• YOUR ASSIGNMENT: Bring together copies of the lines in the data below that contain the word "lemon".

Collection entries
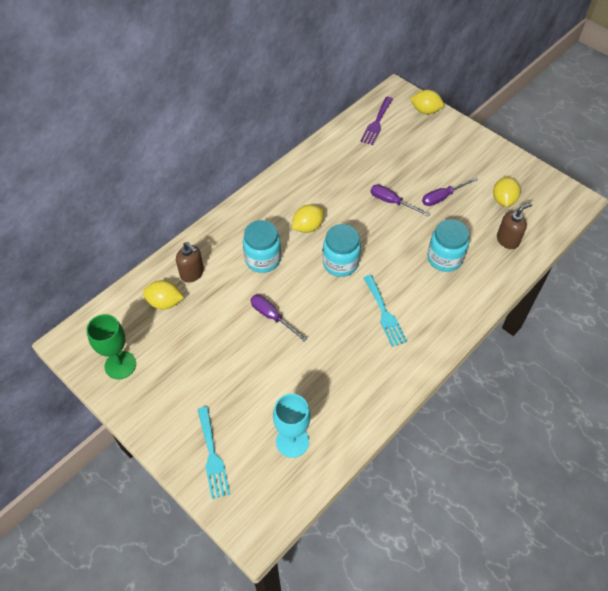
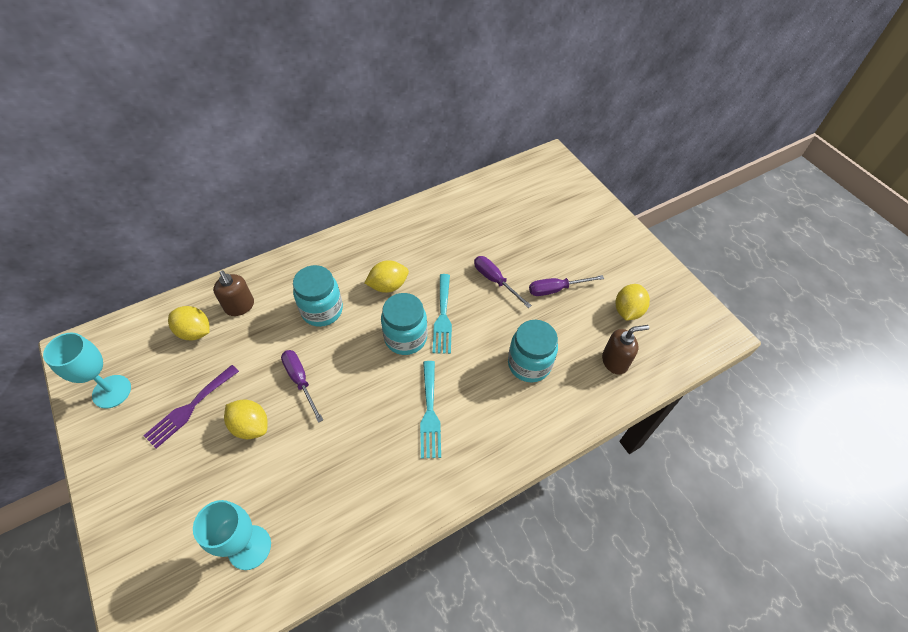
camera: 15 degrees right, 0 degrees up
(120, 365) = (112, 391): green goblet -> turquoise goblet
(212, 456) = (151, 536): turquoise fork -> turquoise fork (443, 317)
(376, 123) = (515, 187): purple fork -> purple fork (190, 408)
(425, 111) = (575, 186): yellow lemon -> yellow lemon (251, 426)

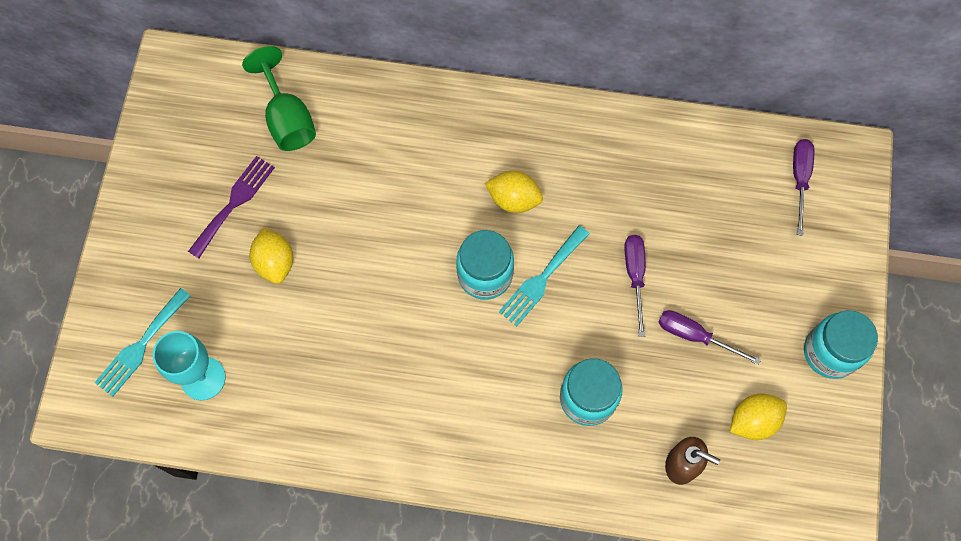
camera: 40 degrees right, 15 degrees up
(112, 391) = (178, 134): turquoise goblet -> none
(190, 408) = (234, 203): purple fork -> purple fork turned 135 degrees clockwise
(195, 332) = (287, 119): yellow lemon -> green goblet
(240, 306) = (347, 118): brown soap dispenser -> none
(300, 381) = (349, 248): purple screwdriver -> purple screwdriver (800, 179)
(322, 310) = (424, 181): turquoise jar -> turquoise jar (830, 352)
(430, 413) = (446, 374): turquoise fork -> turquoise fork (141, 346)

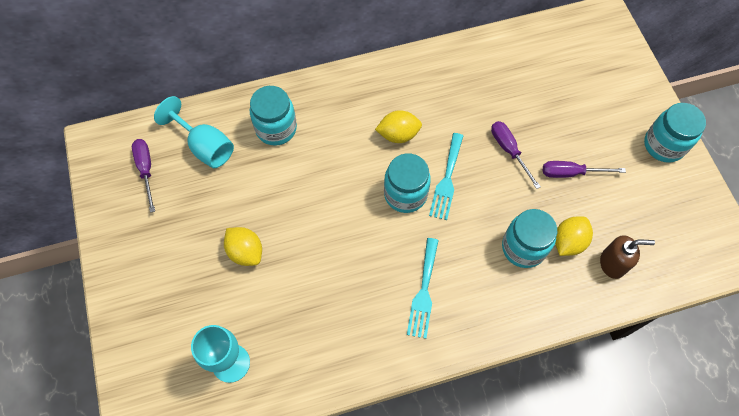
camera: 25 degrees left, 5 degrees down
(141, 346) = (169, 360): turquoise fork -> turquoise fork (423, 292)
(234, 203) = (193, 222): purple fork -> none
(287, 119) = (205, 146): green goblet -> turquoise goblet
(376, 131) = (276, 128): none -> turquoise jar
(753, 420) = (641, 212): yellow lemon -> yellow lemon (568, 242)
(800, 179) = (580, 44): purple screwdriver -> purple screwdriver (146, 170)

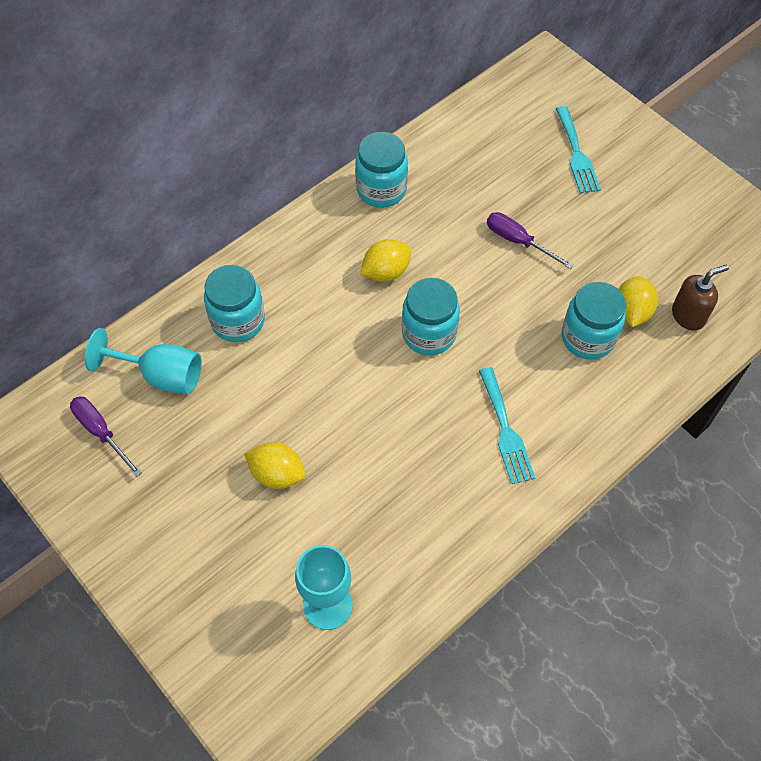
camera: 25 degrees left, 5 degrees down
(447, 180) = (467, 299): turquoise fork -> turquoise fork (576, 154)
(571, 173) = (596, 239): purple screwdriver -> none
(664, 145) = (676, 172): turquoise jar -> turquoise jar (381, 190)

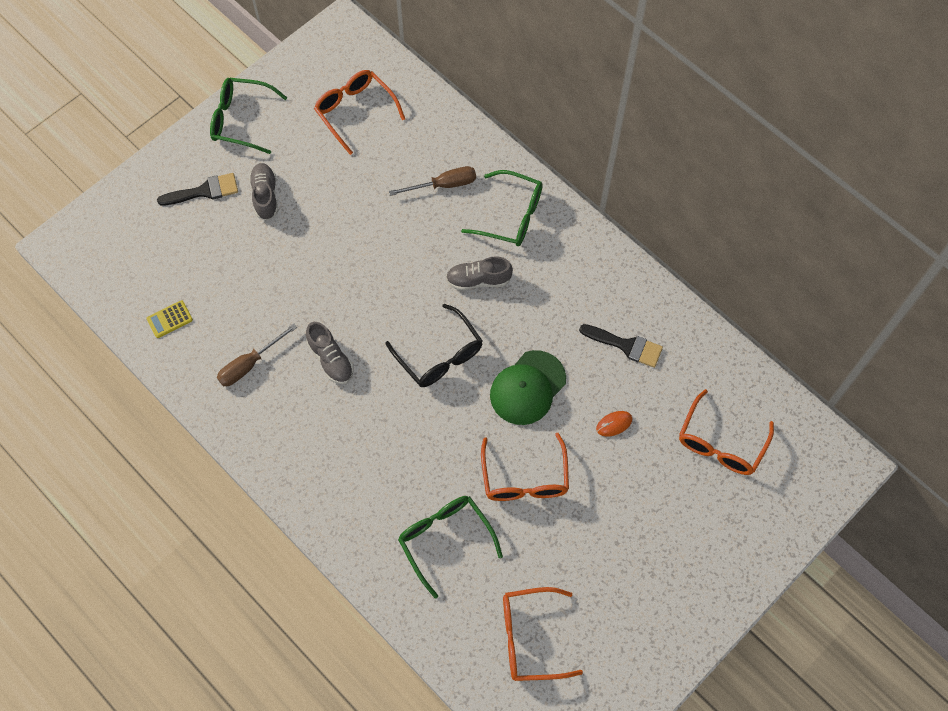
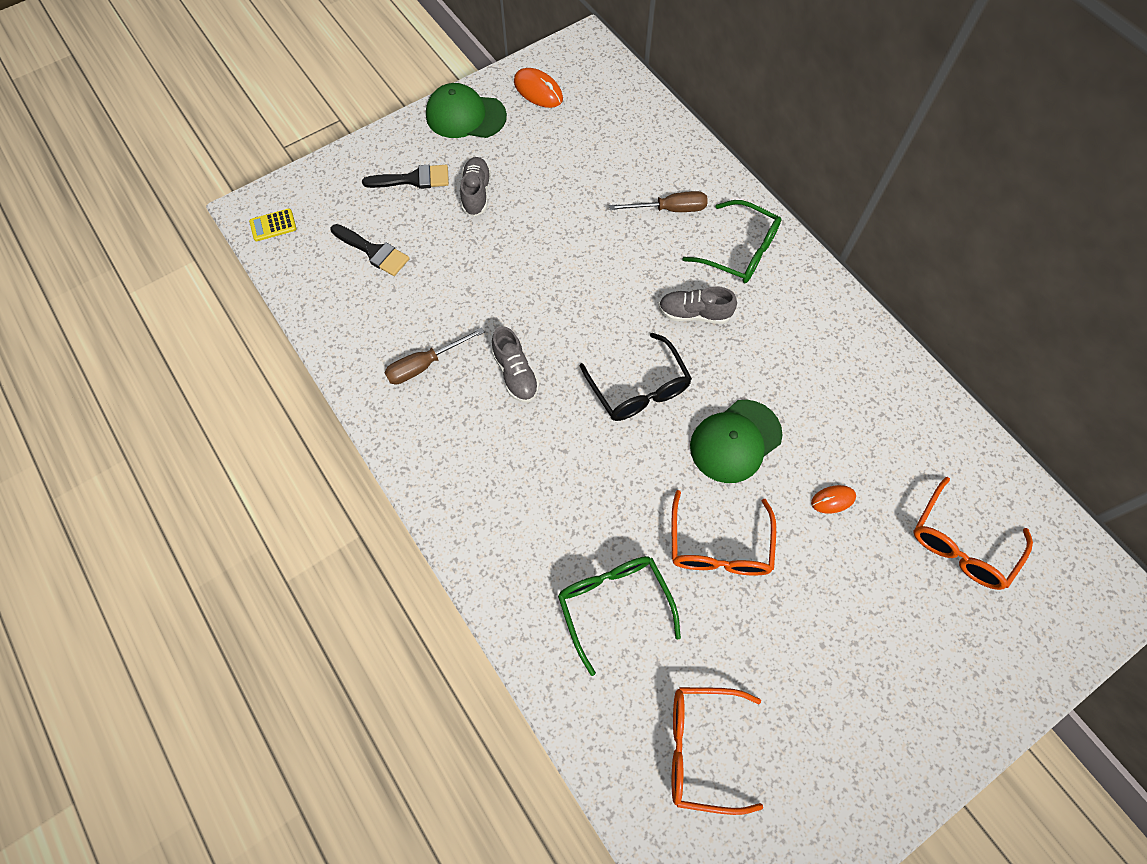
camera: 10 degrees right, 0 degrees up
(169, 319) = (348, 303): yellow calculator -> yellow calculator (273, 225)
(241, 120) = (465, 116): green glasses -> green cap
(304, 84) = (538, 90): none -> orange mouse
(355, 111) = (586, 124): orange glasses -> none
(626, 346) = (856, 412): black brush -> black brush (373, 251)

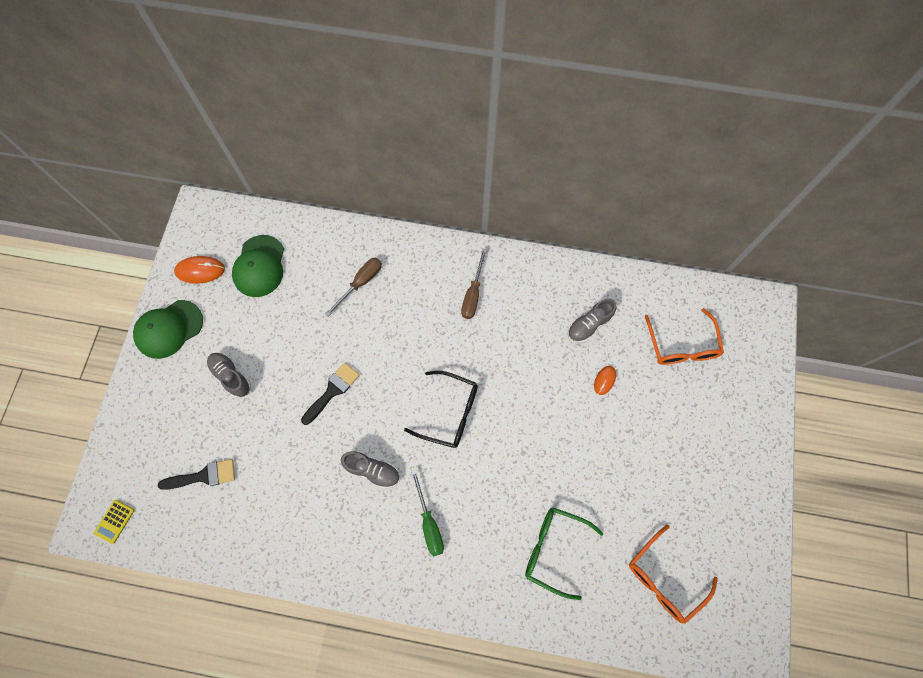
camera: 45 degrees left, 5 degrees up
(413, 179) = (179, 403): black brush -> black brush (332, 391)
(425, 365) = (313, 517): brown screwdriver -> brown screwdriver (473, 294)
(519, 465) = (429, 523): none -> green screwdriver
(694, 313) = (436, 338): grey shoe -> grey shoe (589, 325)
(719, 547) = (575, 463): orange glasses -> none
(735, 441) = (528, 394): green cap -> green cap (259, 266)
(740, 252) = (426, 275): green glasses -> none

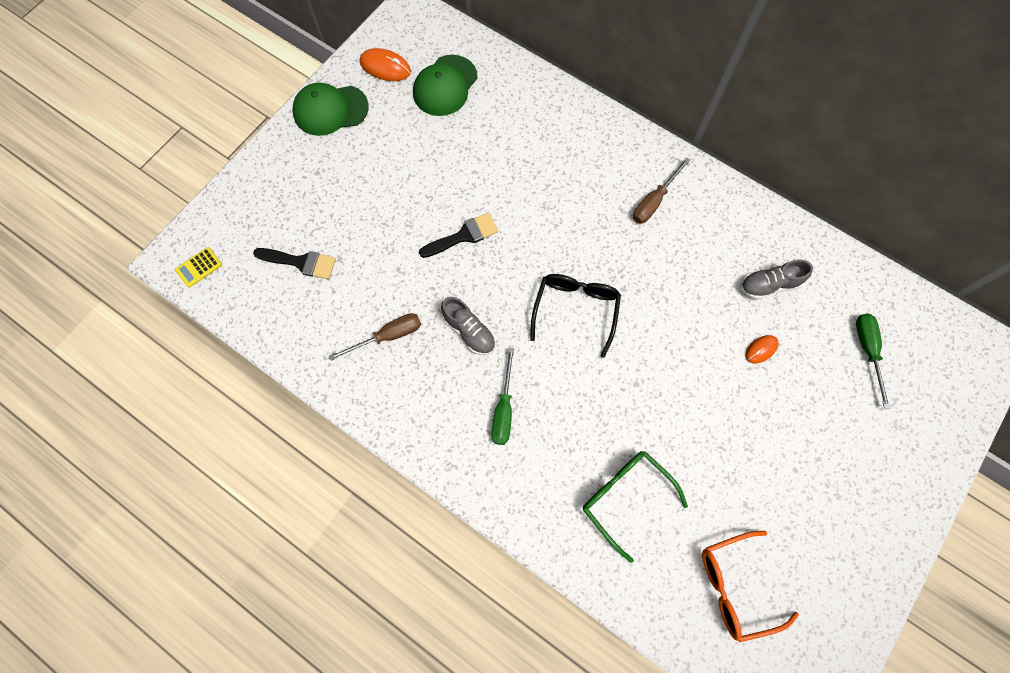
camera: 25 degrees right, 0 degrees up
(231, 376) = (370, 179): grey shoe -> none
(361, 283) = (540, 143): brown screwdriver -> brown screwdriver (388, 336)
(450, 413) = (576, 309): black glasses -> black glasses turned 120 degrees counterclockwise
(681, 346) = (867, 351): orange glasses -> green screwdriver

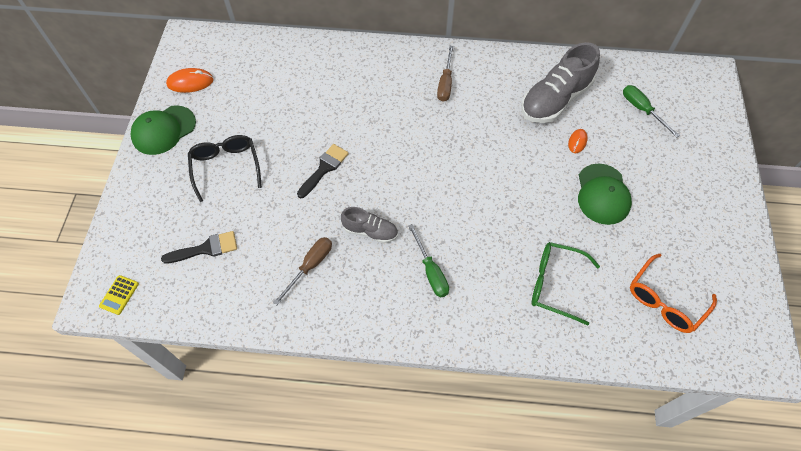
camera: 30 degrees left, 10 degrees down
(445, 86) = (245, 75): green cap -> green cap (602, 194)
(576, 309) = (438, 178): black glasses -> black glasses (226, 167)
(769, 285) = (555, 100): grey shoe -> grey shoe, size x1.84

• TASK ANSWER:
(425, 111) = (575, 186): yellow lemon -> yellow lemon (251, 426)
(195, 332) = (287, 119): yellow lemon -> green goblet
(753, 420) = (641, 212): yellow lemon -> yellow lemon (568, 242)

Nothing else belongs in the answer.